[Questions about scenes in images]
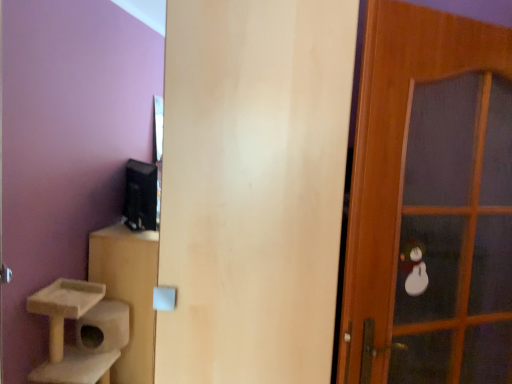
Question: Is matte wood door at center, which appears as the 2th door when viewed from the right, turned away from wooden door at right, which is counted as the first door, starting from the right?

Choices:
 (A) no
 (B) yes

Answer: (A)

Question: Is matte wood door at center, which appears as the 2th door when viewed from the right, wider than wooden door at right, which is counted as the first door, starting from the right?

Choices:
 (A) no
 (B) yes

Answer: (B)

Question: Could you tell me if matte wood door at center, which appears as the 2th door when viewed from the right, is facing wooden door at right, positioned as the 2th door in left-to-right order?

Choices:
 (A) yes
 (B) no

Answer: (B)

Question: Could wooden door at right, which is counted as the first door, starting from the right, be considered to be inside matte wood door at center, acting as the first door starting from the left?

Choices:
 (A) no
 (B) yes

Answer: (A)

Question: Is matte wood door at center, which appears as the 2th door when viewed from the right, thinner than wooden door at right, positioned as the 2th door in left-to-right order?

Choices:
 (A) no
 (B) yes

Answer: (A)

Question: Can you confirm if matte wood door at center, acting as the first door starting from the left, is positioned to the left of wooden door at right, positioned as the 2th door in left-to-right order?

Choices:
 (A) no
 (B) yes

Answer: (B)

Question: Is wooden door at right, positioned as the 2th door in left-to-right order, in contact with matte wood door at center, which appears as the 2th door when viewed from the right?

Choices:
 (A) yes
 (B) no

Answer: (B)

Question: Is wooden door at right, which is counted as the first door, starting from the right, thinner than matte wood door at center, acting as the first door starting from the left?

Choices:
 (A) no
 (B) yes

Answer: (B)

Question: Is wooden door at right, positioned as the 2th door in left-to-right order, closer to camera compared to matte wood door at center, acting as the first door starting from the left?

Choices:
 (A) no
 (B) yes

Answer: (A)

Question: Is wooden door at right, positioned as the 2th door in left-to-right order, turned away from matte wood door at center, acting as the first door starting from the left?

Choices:
 (A) yes
 (B) no

Answer: (B)

Question: Can you confirm if wooden door at right, which is counted as the first door, starting from the right, is wider than matte wood door at center, acting as the first door starting from the left?

Choices:
 (A) no
 (B) yes

Answer: (A)

Question: Is matte wood door at center, which appears as the 2th door when viewed from the right, inside wooden door at right, positioned as the 2th door in left-to-right order?

Choices:
 (A) no
 (B) yes

Answer: (A)

Question: Which is correct: matte wood door at center, acting as the first door starting from the left, is inside wooden door at right, which is counted as the first door, starting from the right, or outside of it?

Choices:
 (A) outside
 (B) inside

Answer: (A)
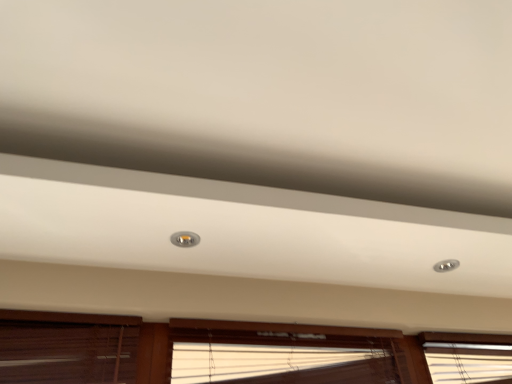
Locate an element on the screen. The height and width of the screenshot is (384, 512). matte silver droplight at center is located at coordinates (185, 239).

Locate an element on the screen. This screenshot has height=384, width=512. matte silver droplight at center is located at coordinates point(185,239).

From a real-world perspective, which object rests below the other?

brown wood blinds at lower left, placed as the 1th window when sorted from left to right, from a real-world perspective.

Are brown wood blinds at lower left, placed as the 1th window when sorted from left to right, and wooden blinds at lower center, placed as the 3th window when sorted from left to right, far apart?

No, brown wood blinds at lower left, placed as the 1th window when sorted from left to right, is in close proximity to wooden blinds at lower center, placed as the 3th window when sorted from left to right.

In the scene shown: Who is shorter, brown wood blinds at lower left, placed as the 1th window when sorted from left to right, or wooden blinds at lower center, placed as the 3th window when sorted from left to right?

brown wood blinds at lower left, placed as the 1th window when sorted from left to right, is shorter.

How many degrees apart are the facing directions of brown wood blinds at lower left, positioned as the 3th window in right-to-left order, and wooden blinds at lower center, which is the first window from right to left?

brown wood blinds at lower left, positioned as the 3th window in right-to-left order, and wooden blinds at lower center, which is the first window from right to left, are facing 1.13 degrees away from each other.

Could you tell me if matte silver droplight at center is facing translucent bamboo blinds at lower center, acting as the second window starting from the right?

No, matte silver droplight at center is not aimed at translucent bamboo blinds at lower center, acting as the second window starting from the right.

Looking at this image, in terms of size, does matte silver droplight at center appear bigger or smaller than translucent bamboo blinds at lower center, the 2th window positioned from the left?

Clearly, matte silver droplight at center is smaller in size than translucent bamboo blinds at lower center, the 2th window positioned from the left.

From a real-world perspective, is matte silver droplight at center positioned above or below translucent bamboo blinds at lower center, the 2th window positioned from the left?

In terms of real-world spatial position, matte silver droplight at center is above translucent bamboo blinds at lower center, the 2th window positioned from the left.

Would you say translucent bamboo blinds at lower center, acting as the second window starting from the right, is part of matte silver droplight at center's contents?

No, translucent bamboo blinds at lower center, acting as the second window starting from the right, is located outside of matte silver droplight at center.

Is there a large distance between translucent bamboo blinds at lower center, acting as the second window starting from the right, and wooden blinds at lower center, which is the first window from right to left?

No, translucent bamboo blinds at lower center, acting as the second window starting from the right, is in close proximity to wooden blinds at lower center, which is the first window from right to left.

Can you confirm if translucent bamboo blinds at lower center, acting as the second window starting from the right, is thinner than wooden blinds at lower center, which is the first window from right to left?

No.

Considering the relative sizes of translucent bamboo blinds at lower center, acting as the second window starting from the right, and wooden blinds at lower center, which is the first window from right to left, in the image provided, is translucent bamboo blinds at lower center, acting as the second window starting from the right, smaller than wooden blinds at lower center, which is the first window from right to left,?

Yes, translucent bamboo blinds at lower center, acting as the second window starting from the right, is smaller than wooden blinds at lower center, which is the first window from right to left.

Does translucent bamboo blinds at lower center, acting as the second window starting from the right, have a lesser height compared to wooden blinds at lower center, which is the first window from right to left?

Correct, translucent bamboo blinds at lower center, acting as the second window starting from the right, is not as tall as wooden blinds at lower center, which is the first window from right to left.

Based on the photo, considering the relative sizes of translucent bamboo blinds at lower center, the 2th window positioned from the left, and brown wood blinds at lower left, positioned as the 3th window in right-to-left order, in the image provided, is translucent bamboo blinds at lower center, the 2th window positioned from the left, smaller than brown wood blinds at lower left, positioned as the 3th window in right-to-left order,?

No.

Consider the image. Is translucent bamboo blinds at lower center, acting as the second window starting from the right, looking in the opposite direction of brown wood blinds at lower left, positioned as the 3th window in right-to-left order?

Result: No, brown wood blinds at lower left, positioned as the 3th window in right-to-left order, is not at the back of translucent bamboo blinds at lower center, acting as the second window starting from the right.

Can you tell me how much translucent bamboo blinds at lower center, acting as the second window starting from the right, and brown wood blinds at lower left, placed as the 1th window when sorted from left to right, differ in facing direction?

The facing directions of translucent bamboo blinds at lower center, acting as the second window starting from the right, and brown wood blinds at lower left, placed as the 1th window when sorted from left to right, are 0.00182 degrees apart.

Which object is more forward, translucent bamboo blinds at lower center, acting as the second window starting from the right, or brown wood blinds at lower left, placed as the 1th window when sorted from left to right?

brown wood blinds at lower left, placed as the 1th window when sorted from left to right, is in front.

In the scene shown: From the image's perspective, which is below, wooden blinds at lower center, which is the first window from right to left, or translucent bamboo blinds at lower center, the 2th window positioned from the left?

translucent bamboo blinds at lower center, the 2th window positioned from the left, is shown below in the image.

Where is `the 2nd window above the translucent bamboo blinds at lower center, the 2th window positioned from the left (from a real-world perspective)`? This screenshot has width=512, height=384. the 2nd window above the translucent bamboo blinds at lower center, the 2th window positioned from the left (from a real-world perspective) is located at coordinates (236, 352).

Is point (188, 322) positioned after point (199, 332)?

No.

Is wooden blinds at lower center, placed as the 3th window when sorted from left to right, facing away from translucent bamboo blinds at lower center, acting as the second window starting from the right?

Yes, wooden blinds at lower center, placed as the 3th window when sorted from left to right, is facing away from translucent bamboo blinds at lower center, acting as the second window starting from the right.

Is matte silver droplight at center wider than wooden blinds at lower center, placed as the 3th window when sorted from left to right?

Correct, the width of matte silver droplight at center exceeds that of wooden blinds at lower center, placed as the 3th window when sorted from left to right.

Looking at this image, from a real-world perspective, which object stands above the other?

matte silver droplight at center is physically above.

Which of these two, matte silver droplight at center or wooden blinds at lower center, which is the first window from right to left, is bigger?

Bigger between the two is wooden blinds at lower center, which is the first window from right to left.

Between matte silver droplight at center and wooden blinds at lower center, which is the first window from right to left, which one is positioned behind?

Positioned behind is matte silver droplight at center.

Which point is more forward, (9, 340) or (175, 240)?

The point (9, 340) is in front.

In the scene shown: From the image's perspective, between wooden blinds at lower center, placed as the 3th window when sorted from left to right, and matte silver droplight at center, who is located below?

wooden blinds at lower center, placed as the 3th window when sorted from left to right, appears lower in the image.

You are a GUI agent. You are given a task and a screenshot of the screen. Output one action in this format:
    pyautogui.click(x=<x>, y=<y>)
    Task: Click on the 2nd window counting from the right side of the brown wood blinds at lower left, placed as the 1th window when sorted from left to right
    The width and height of the screenshot is (512, 384).
    Given the screenshot: What is the action you would take?
    pyautogui.click(x=236, y=352)

In order to click on window behind the matte silver droplight at center in this screenshot , I will do `click(284, 353)`.

Looking at the image, which one is located further to wooden blinds at lower center, which is the first window from right to left, translucent bamboo blinds at lower center, acting as the second window starting from the right, or matte silver droplight at center?

matte silver droplight at center is further to wooden blinds at lower center, which is the first window from right to left.

From the image, which object appears to be farther from translucent bamboo blinds at lower center, the 2th window positioned from the left, matte silver droplight at center or brown wood blinds at lower left, placed as the 1th window when sorted from left to right?

matte silver droplight at center is positioned further to the anchor translucent bamboo blinds at lower center, the 2th window positioned from the left.

Looking at the image, which one is located further to brown wood blinds at lower left, placed as the 1th window when sorted from left to right, wooden blinds at lower center, placed as the 3th window when sorted from left to right, or translucent bamboo blinds at lower center, acting as the second window starting from the right?

Based on the image, translucent bamboo blinds at lower center, acting as the second window starting from the right, appears to be further to brown wood blinds at lower left, placed as the 1th window when sorted from left to right.

When comparing their distances from brown wood blinds at lower left, placed as the 1th window when sorted from left to right, does matte silver droplight at center or wooden blinds at lower center, placed as the 3th window when sorted from left to right, seem closer?

wooden blinds at lower center, placed as the 3th window when sorted from left to right.

When comparing their distances from matte silver droplight at center, does wooden blinds at lower center, placed as the 3th window when sorted from left to right, or translucent bamboo blinds at lower center, acting as the second window starting from the right, seem closer?

Among the two, translucent bamboo blinds at lower center, acting as the second window starting from the right, is located nearer to matte silver droplight at center.

Which object lies further to the anchor point matte silver droplight at center, translucent bamboo blinds at lower center, the 2th window positioned from the left, or brown wood blinds at lower left, placed as the 1th window when sorted from left to right?

Based on the image, translucent bamboo blinds at lower center, the 2th window positioned from the left, appears to be further to matte silver droplight at center.

When comparing their distances from matte silver droplight at center, does wooden blinds at lower center, placed as the 3th window when sorted from left to right, or brown wood blinds at lower left, placed as the 1th window when sorted from left to right, seem further?

The object further to matte silver droplight at center is wooden blinds at lower center, placed as the 3th window when sorted from left to right.

Looking at the image, which one is located closer to brown wood blinds at lower left, positioned as the 3th window in right-to-left order, translucent bamboo blinds at lower center, acting as the second window starting from the right, or matte silver droplight at center?

translucent bamboo blinds at lower center, acting as the second window starting from the right, is positioned closer to the anchor brown wood blinds at lower left, positioned as the 3th window in right-to-left order.

The height and width of the screenshot is (384, 512). What are the coordinates of `window situated between brown wood blinds at lower left, placed as the 1th window when sorted from left to right, and wooden blinds at lower center, which is the first window from right to left, from left to right` in the screenshot? It's located at [x=284, y=353].

I want to click on droplight between brown wood blinds at lower left, placed as the 1th window when sorted from left to right, and wooden blinds at lower center, placed as the 3th window when sorted from left to right, so click(185, 239).

Identify the location of droplight between brown wood blinds at lower left, placed as the 1th window when sorted from left to right, and translucent bamboo blinds at lower center, acting as the second window starting from the right, from left to right. The height and width of the screenshot is (384, 512). (185, 239).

→ **EXERCISE BRIEF**
Rewrite the stretch of the records from the line containing "The facing directions of translucent" through the line containing "below in the image.", swapping every "translucent" for "frosted" and changing nothing else.

→ **FULL SOLUTION**
The facing directions of frosted bamboo blinds at lower center, acting as the second window starting from the right, and brown wood blinds at lower left, placed as the 1th window when sorted from left to right, are 0.00182 degrees apart.

Which object is more forward, frosted bamboo blinds at lower center, acting as the second window starting from the right, or brown wood blinds at lower left, placed as the 1th window when sorted from left to right?

brown wood blinds at lower left, placed as the 1th window when sorted from left to right, is in front.

In the scene shown: From the image's perspective, which is below, wooden blinds at lower center, which is the first window from right to left, or frosted bamboo blinds at lower center, the 2th window positioned from the left?

frosted bamboo blinds at lower center, the 2th window positioned from the left, is shown below in the image.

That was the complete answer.